**Brief**
Rewrite the material from the line with "Answer: (D)" through the line with "Question: From the image's perspective, what", changing "chest of drawers" to "dresser" and keeping everything else the same. Omit the pictures from your answer.

**Scene geometry reasoning data**
________________________________________
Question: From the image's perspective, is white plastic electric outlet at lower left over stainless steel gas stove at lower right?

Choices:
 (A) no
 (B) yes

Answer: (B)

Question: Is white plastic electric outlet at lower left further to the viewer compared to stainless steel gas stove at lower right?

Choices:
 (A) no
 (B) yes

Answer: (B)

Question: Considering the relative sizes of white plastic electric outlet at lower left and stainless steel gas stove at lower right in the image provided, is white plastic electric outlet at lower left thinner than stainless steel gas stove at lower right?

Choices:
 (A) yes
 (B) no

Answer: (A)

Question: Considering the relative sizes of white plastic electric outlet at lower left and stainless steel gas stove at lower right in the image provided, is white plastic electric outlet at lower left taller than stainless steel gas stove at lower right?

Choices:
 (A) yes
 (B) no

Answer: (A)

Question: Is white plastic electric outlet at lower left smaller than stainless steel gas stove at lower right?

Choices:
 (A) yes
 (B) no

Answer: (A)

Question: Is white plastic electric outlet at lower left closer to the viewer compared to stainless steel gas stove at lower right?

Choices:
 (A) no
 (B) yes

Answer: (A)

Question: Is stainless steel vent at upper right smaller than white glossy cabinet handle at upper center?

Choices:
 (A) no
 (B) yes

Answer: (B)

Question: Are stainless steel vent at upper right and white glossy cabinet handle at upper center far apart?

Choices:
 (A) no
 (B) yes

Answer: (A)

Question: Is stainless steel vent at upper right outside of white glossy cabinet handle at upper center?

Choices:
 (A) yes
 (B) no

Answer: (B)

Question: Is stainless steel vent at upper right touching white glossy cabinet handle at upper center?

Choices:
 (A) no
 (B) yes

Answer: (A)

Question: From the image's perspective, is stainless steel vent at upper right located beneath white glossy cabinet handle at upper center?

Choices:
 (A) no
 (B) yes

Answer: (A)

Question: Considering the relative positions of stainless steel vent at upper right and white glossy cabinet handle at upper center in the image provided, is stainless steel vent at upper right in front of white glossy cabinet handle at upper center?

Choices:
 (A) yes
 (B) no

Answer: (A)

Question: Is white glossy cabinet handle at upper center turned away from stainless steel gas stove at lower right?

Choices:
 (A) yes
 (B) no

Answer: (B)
________________________________________
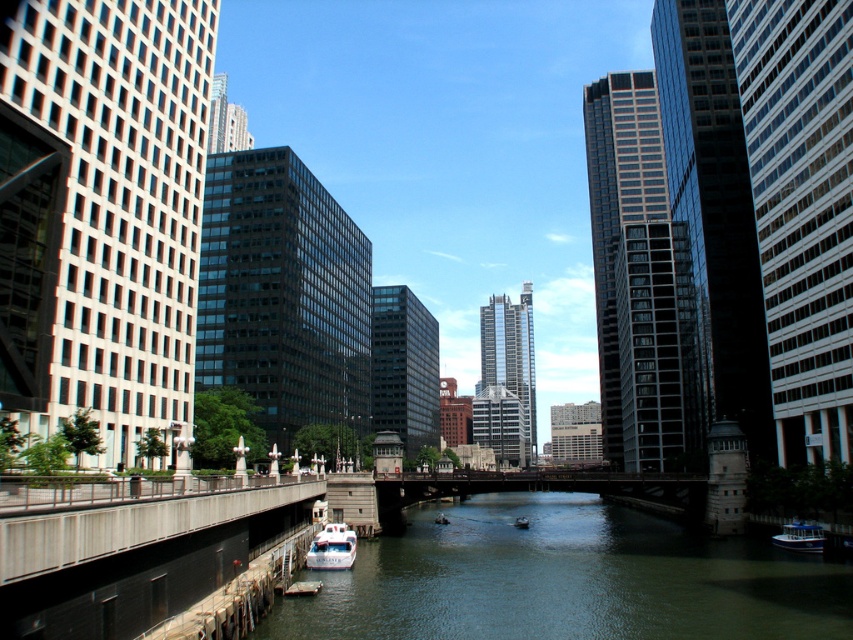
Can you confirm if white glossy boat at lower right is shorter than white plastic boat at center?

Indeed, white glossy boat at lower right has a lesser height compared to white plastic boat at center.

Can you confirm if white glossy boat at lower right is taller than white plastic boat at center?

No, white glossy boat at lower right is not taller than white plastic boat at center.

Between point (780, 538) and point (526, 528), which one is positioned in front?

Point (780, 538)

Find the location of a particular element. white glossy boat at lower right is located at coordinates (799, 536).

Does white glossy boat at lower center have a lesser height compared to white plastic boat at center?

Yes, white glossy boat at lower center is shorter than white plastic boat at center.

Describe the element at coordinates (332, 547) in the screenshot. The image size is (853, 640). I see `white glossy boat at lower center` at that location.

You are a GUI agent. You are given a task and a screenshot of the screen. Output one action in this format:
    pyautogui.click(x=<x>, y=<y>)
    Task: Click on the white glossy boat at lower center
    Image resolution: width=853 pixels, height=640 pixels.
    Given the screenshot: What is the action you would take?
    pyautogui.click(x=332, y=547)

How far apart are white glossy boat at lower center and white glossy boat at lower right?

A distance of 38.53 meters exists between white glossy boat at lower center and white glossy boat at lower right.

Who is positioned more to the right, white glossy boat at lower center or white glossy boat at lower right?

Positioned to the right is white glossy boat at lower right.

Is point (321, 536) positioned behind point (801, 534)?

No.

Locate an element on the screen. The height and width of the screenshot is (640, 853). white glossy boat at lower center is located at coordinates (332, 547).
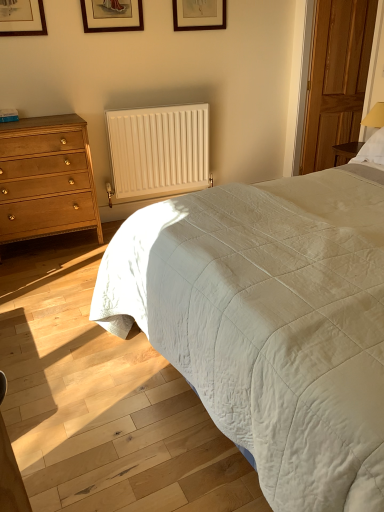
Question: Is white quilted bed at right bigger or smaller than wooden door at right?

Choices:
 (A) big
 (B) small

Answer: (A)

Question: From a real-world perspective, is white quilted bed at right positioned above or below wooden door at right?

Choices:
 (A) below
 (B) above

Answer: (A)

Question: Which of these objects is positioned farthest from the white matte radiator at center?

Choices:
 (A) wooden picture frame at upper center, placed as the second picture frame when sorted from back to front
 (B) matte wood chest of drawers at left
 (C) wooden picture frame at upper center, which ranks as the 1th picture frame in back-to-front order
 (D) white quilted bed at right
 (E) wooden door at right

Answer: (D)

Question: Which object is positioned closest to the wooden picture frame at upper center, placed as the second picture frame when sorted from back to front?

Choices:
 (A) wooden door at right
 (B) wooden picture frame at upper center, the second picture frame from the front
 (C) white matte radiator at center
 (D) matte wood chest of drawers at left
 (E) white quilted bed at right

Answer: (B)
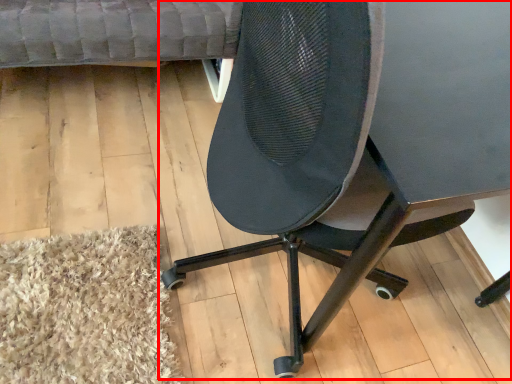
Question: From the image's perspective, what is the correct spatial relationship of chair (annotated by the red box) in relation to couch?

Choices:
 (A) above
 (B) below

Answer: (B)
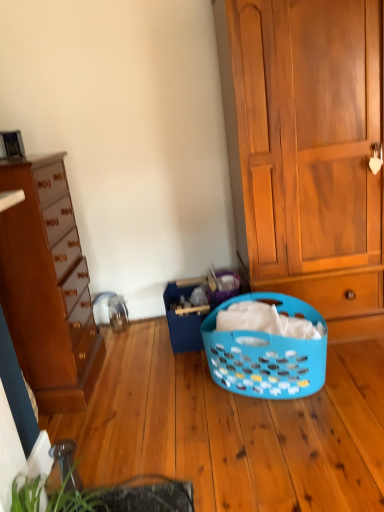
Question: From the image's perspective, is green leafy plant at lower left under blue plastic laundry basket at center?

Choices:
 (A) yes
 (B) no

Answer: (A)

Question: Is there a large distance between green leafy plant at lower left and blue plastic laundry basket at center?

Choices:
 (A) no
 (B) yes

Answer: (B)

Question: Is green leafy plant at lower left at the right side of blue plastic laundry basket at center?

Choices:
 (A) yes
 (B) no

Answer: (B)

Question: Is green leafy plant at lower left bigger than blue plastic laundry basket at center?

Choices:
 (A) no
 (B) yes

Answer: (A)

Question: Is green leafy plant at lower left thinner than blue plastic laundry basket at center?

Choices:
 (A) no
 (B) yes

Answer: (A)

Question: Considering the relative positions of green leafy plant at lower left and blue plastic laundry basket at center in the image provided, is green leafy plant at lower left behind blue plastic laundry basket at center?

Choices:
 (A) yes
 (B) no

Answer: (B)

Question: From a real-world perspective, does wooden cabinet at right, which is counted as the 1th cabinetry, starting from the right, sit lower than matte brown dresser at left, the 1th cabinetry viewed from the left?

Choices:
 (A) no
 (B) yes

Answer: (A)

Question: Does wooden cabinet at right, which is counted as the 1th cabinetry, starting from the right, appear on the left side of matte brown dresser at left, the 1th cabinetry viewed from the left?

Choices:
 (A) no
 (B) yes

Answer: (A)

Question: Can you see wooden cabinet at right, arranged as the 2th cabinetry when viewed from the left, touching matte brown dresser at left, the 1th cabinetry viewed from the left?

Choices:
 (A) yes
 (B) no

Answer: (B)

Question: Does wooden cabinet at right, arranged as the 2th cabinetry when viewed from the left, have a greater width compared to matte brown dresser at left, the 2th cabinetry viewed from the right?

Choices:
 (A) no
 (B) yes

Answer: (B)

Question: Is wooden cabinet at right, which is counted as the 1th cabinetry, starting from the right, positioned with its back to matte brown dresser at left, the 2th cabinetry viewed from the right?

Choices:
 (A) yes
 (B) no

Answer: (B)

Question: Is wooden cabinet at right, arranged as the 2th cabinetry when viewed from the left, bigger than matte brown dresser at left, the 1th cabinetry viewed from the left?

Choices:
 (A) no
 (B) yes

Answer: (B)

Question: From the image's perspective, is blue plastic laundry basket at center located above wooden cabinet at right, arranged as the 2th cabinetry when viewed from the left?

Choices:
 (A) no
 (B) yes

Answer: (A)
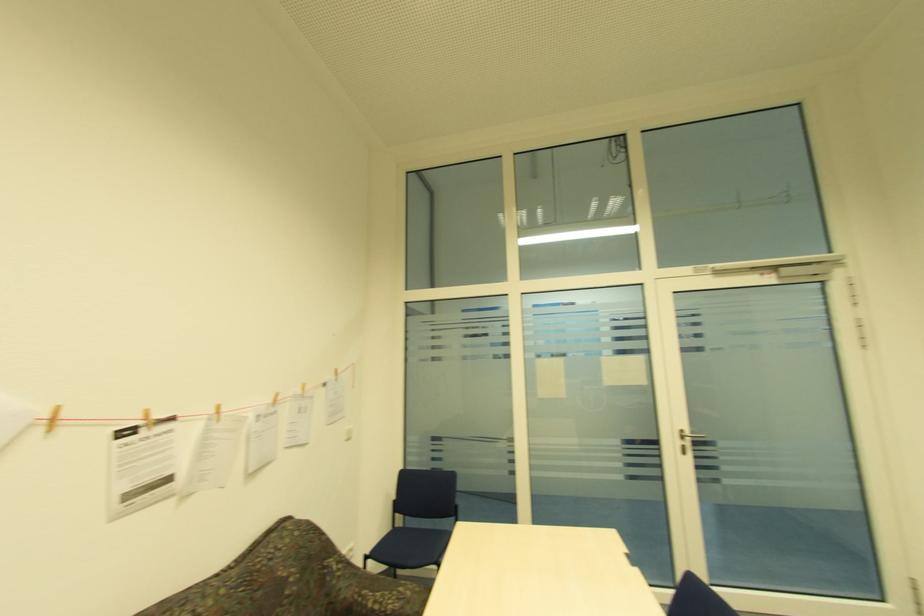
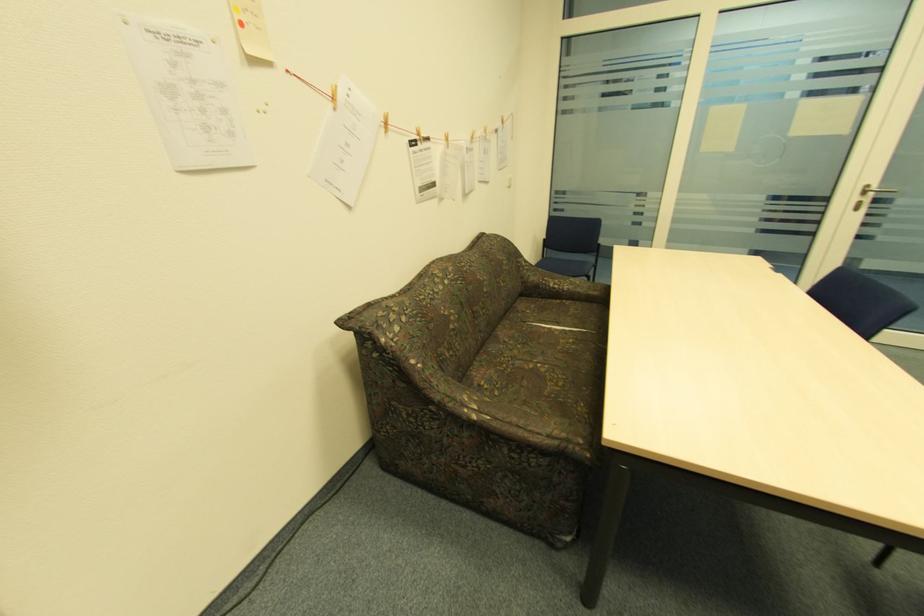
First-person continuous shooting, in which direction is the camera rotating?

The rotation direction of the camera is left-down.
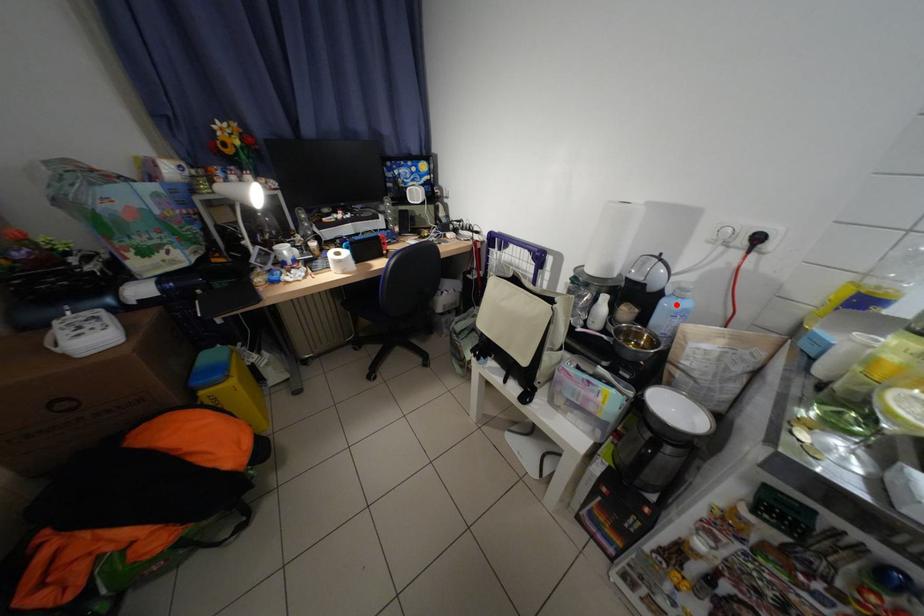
________________________________________
**Your response**
Answer: (D)

Question: Which object is positioned closest to the wooden picture frame at upper center, placed as the second picture frame when sorted from back to front?

Choices:
 (A) wooden door at right
 (B) wooden picture frame at upper center, the second picture frame from the front
 (C) white matte radiator at center
 (D) matte wood dresser at left
 (E) white quilted bed at right

Answer: (B)
Question: From the image's perspective, what is the correct spatial relationship of chair (annotated by the red box) in relation to couch?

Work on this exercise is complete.